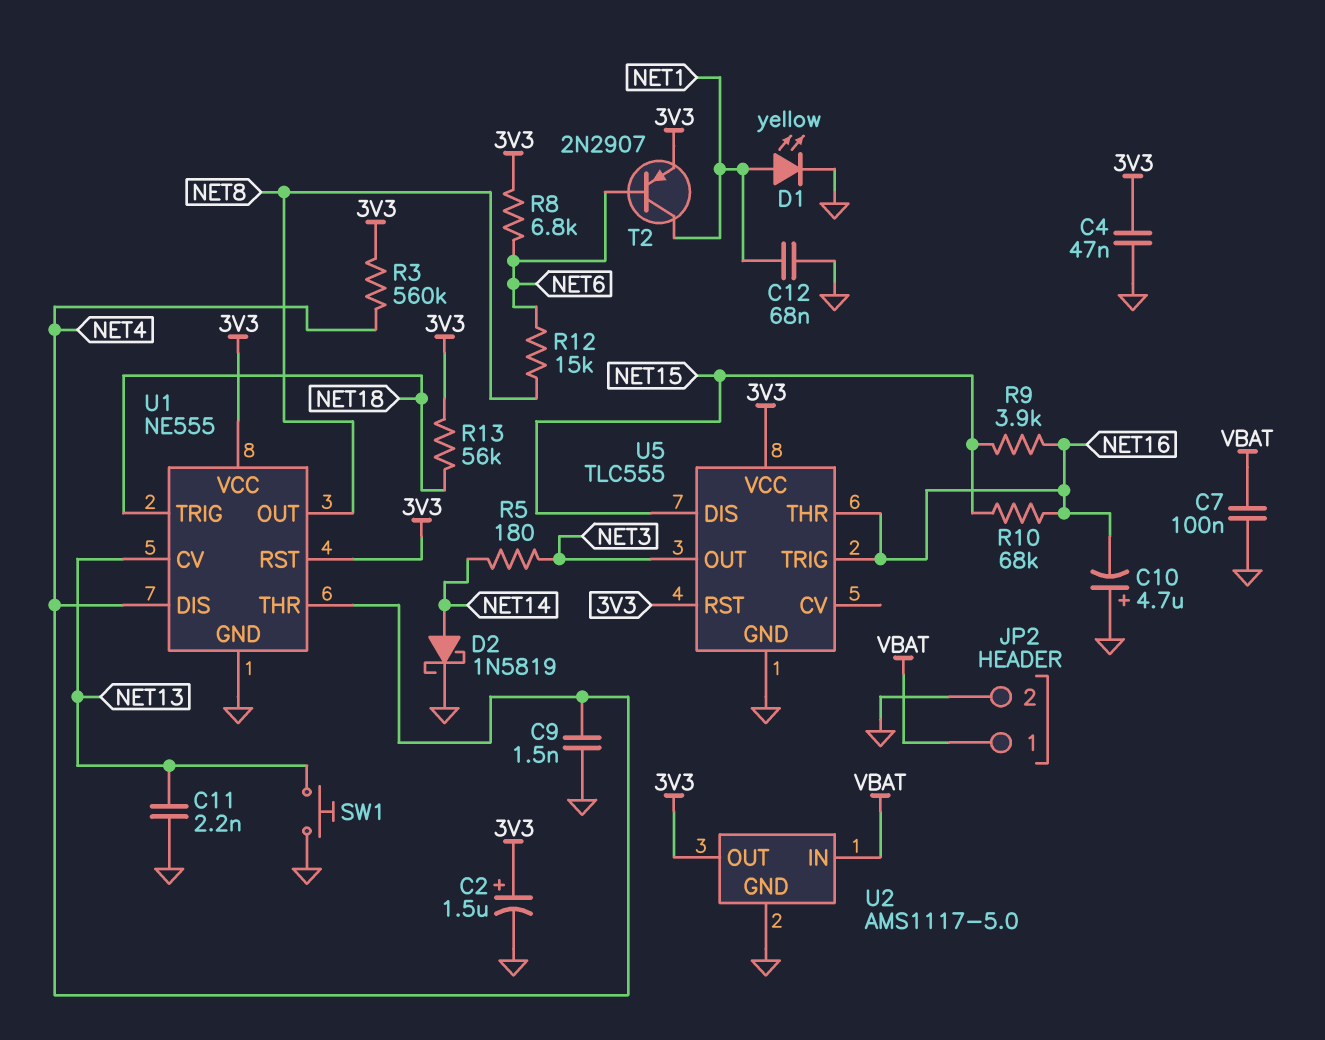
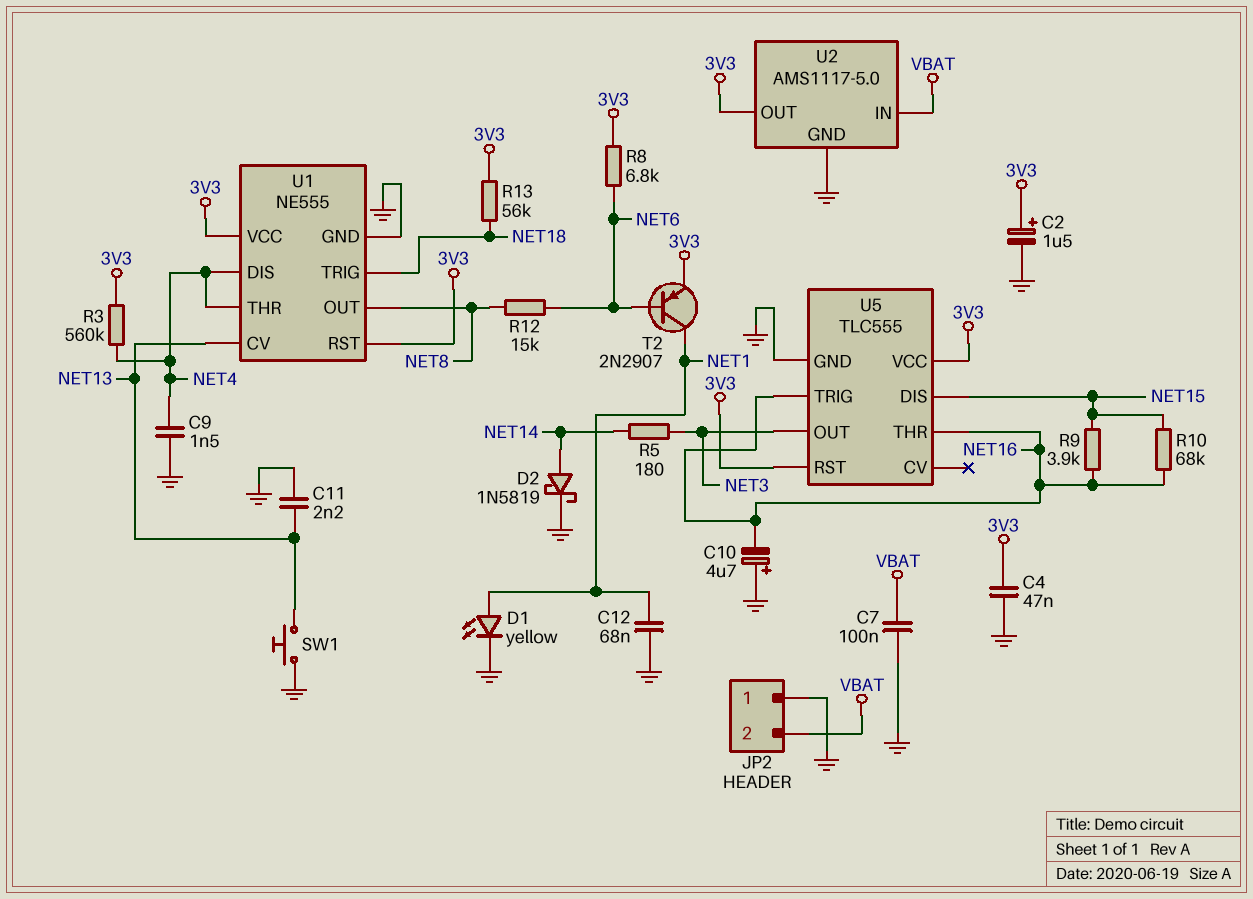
JP2 pin 1: VBAT -> GND
JP2 pin 2: GND -> VBAT

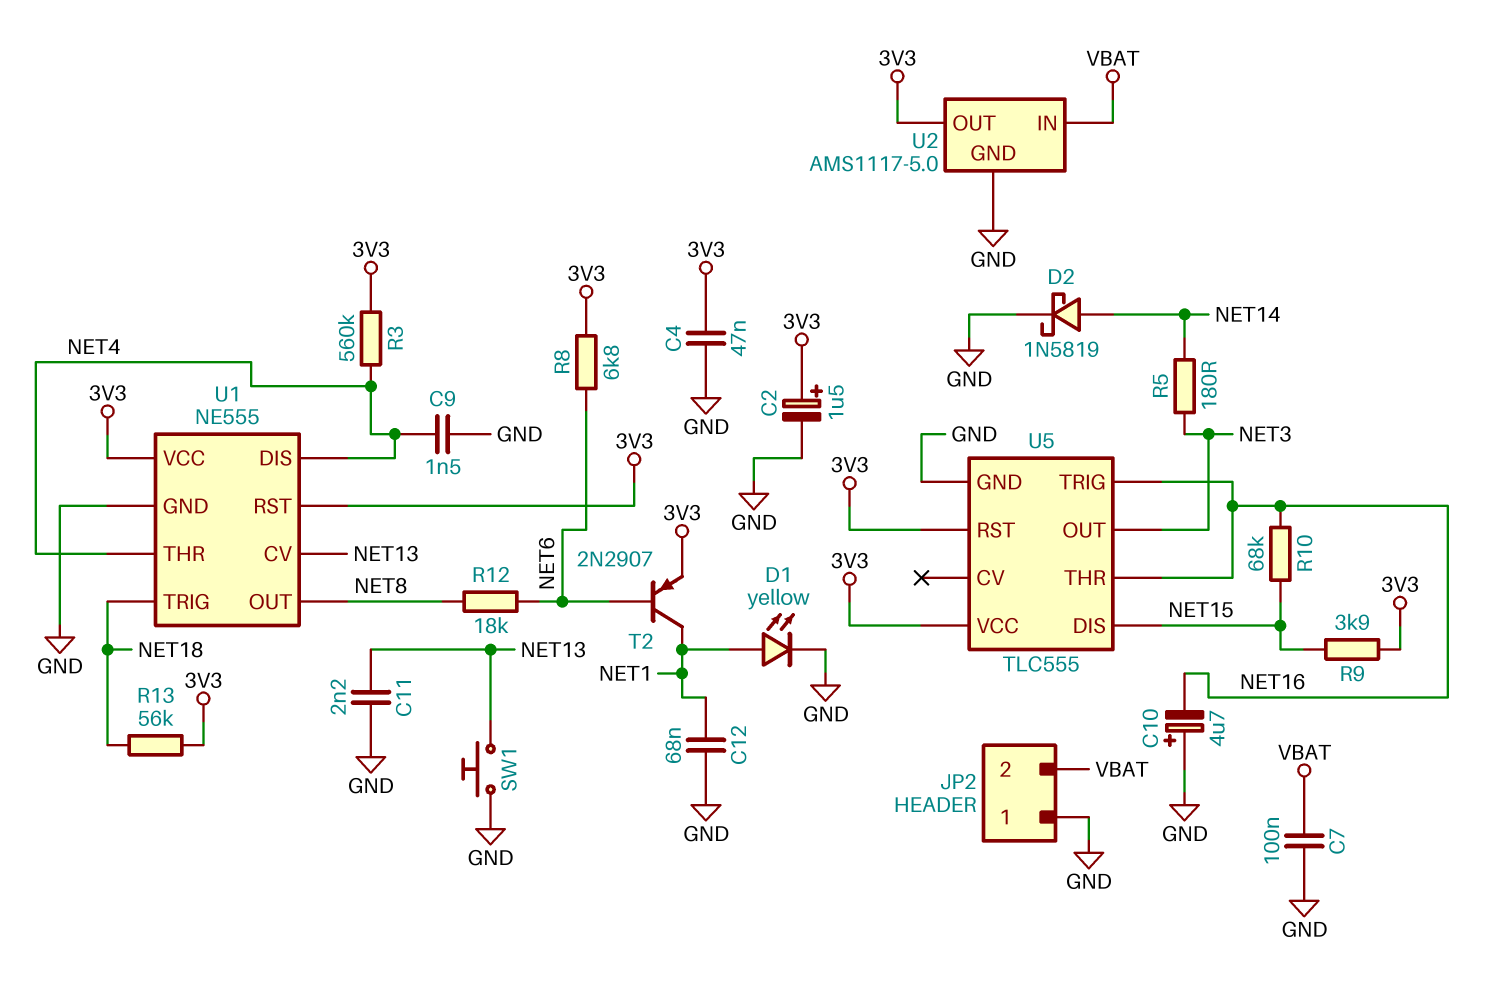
R9: 3.9k (NET15, NET16) -> 3.9k (3V3, NET15)
R12: 15k (NET6, NET8) -> 18k (NET6, NET8)

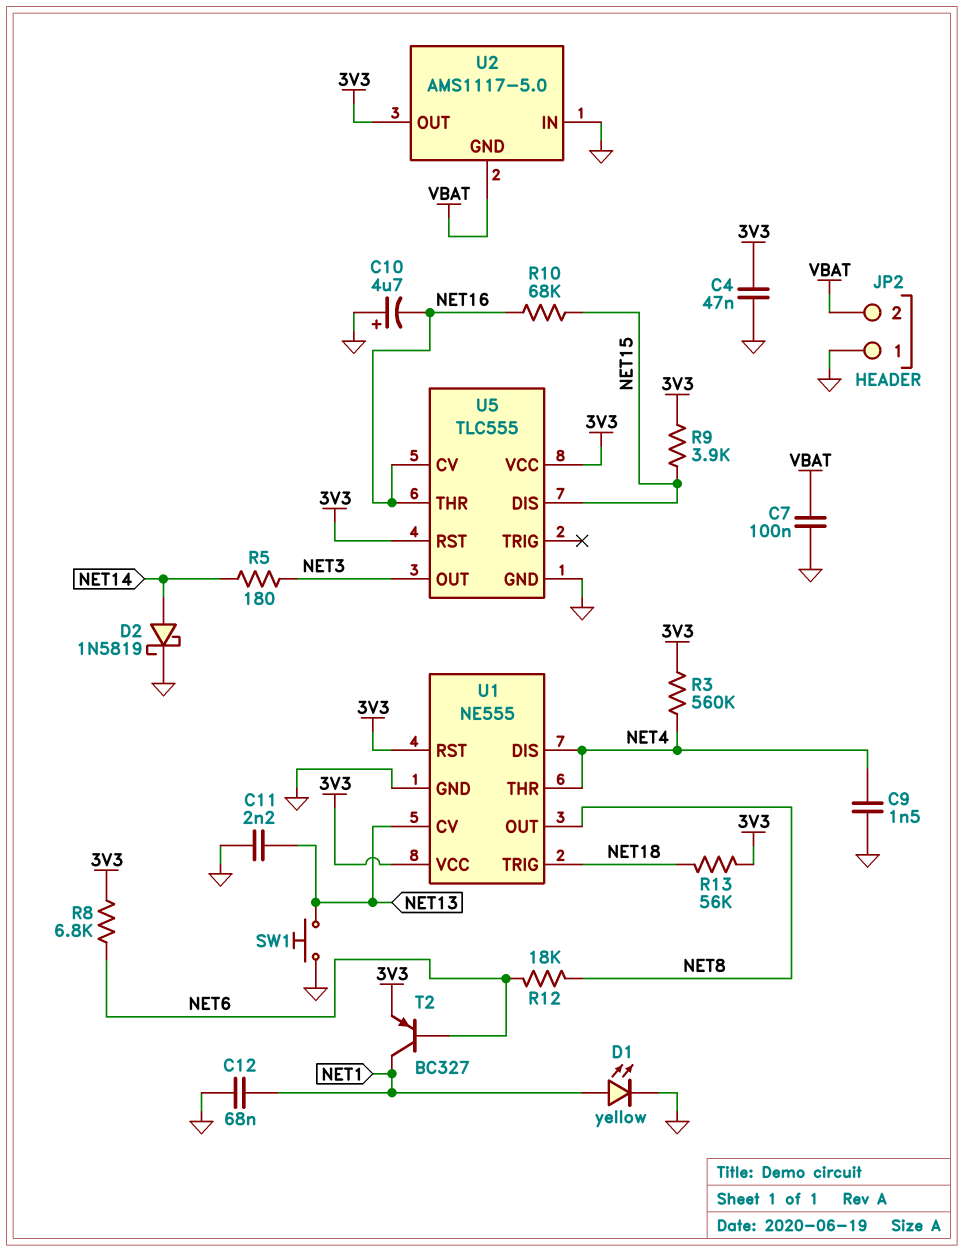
C2: 1.5uF (plus 3V3, minus GND) -> none
T2: PNP 2N2907 (B NET6, C NET1, E 3V3) -> PNP BC327 (B NET6, C NET1, E 3V3)
U2 pin GND: GND -> VBAT
U2 pin IN: VBAT -> GND
U5 pin CV: none -> NET16
U5 pin TRIG: NET16 -> none

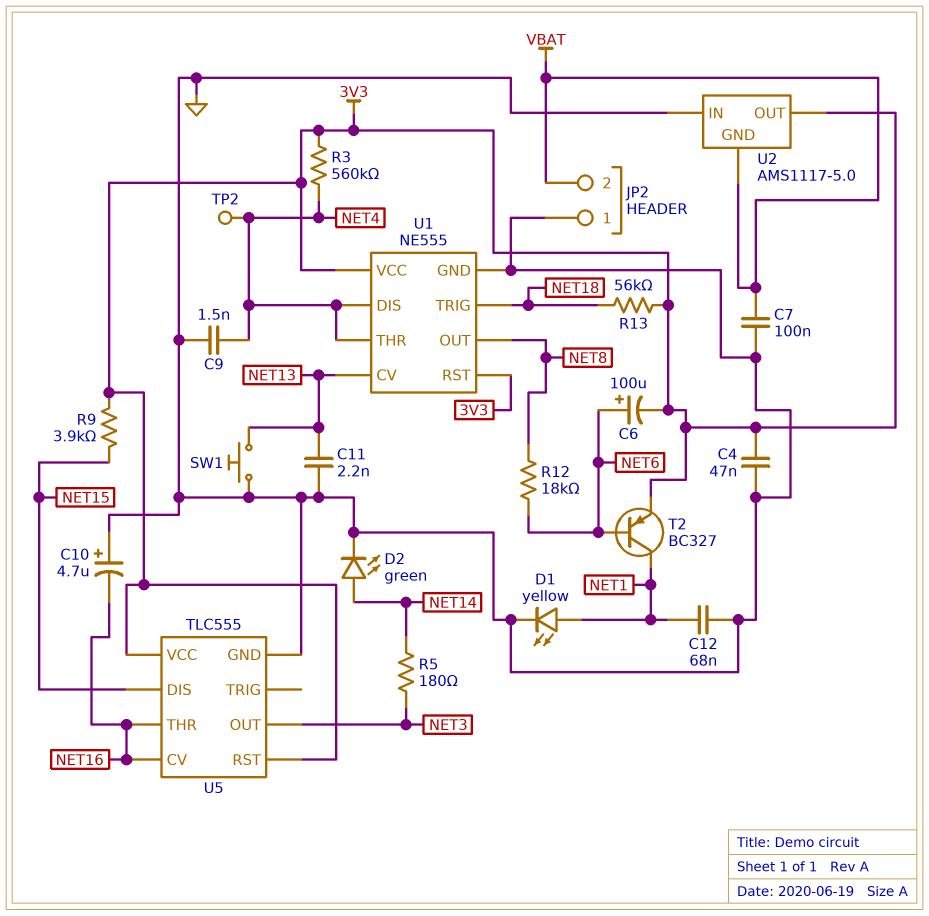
C6: none -> 100uF (plus NET6, minus 3V3)
D2: schottky 1N5819 (A NET14, K GND) -> LED green (A NET14, K GND)
R8: 6.8k (3V3, NET6) -> none
R10: 68k (NET15, NET16) -> none
TP2: none -> test point (NET4)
◆ ◆ ◆
▶ Task item: Nothing but the lines from the line with "U2 pin GND: GND -> VBAT" through the last line of the listing above should be repeated, and pictures should be left out.

▶ Reply to the exercise:
U2 pin GND: GND -> VBAT
U2 pin IN: VBAT -> GND
U5 pin CV: none -> NET16
U5 pin TRIG: NET16 -> none

C6: none -> 100uF (plus NET6, minus 3V3)
D2: schottky 1N5819 (A NET14, K GND) -> LED green (A NET14, K GND)
R8: 6.8k (3V3, NET6) -> none
R10: 68k (NET15, NET16) -> none
TP2: none -> test point (NET4)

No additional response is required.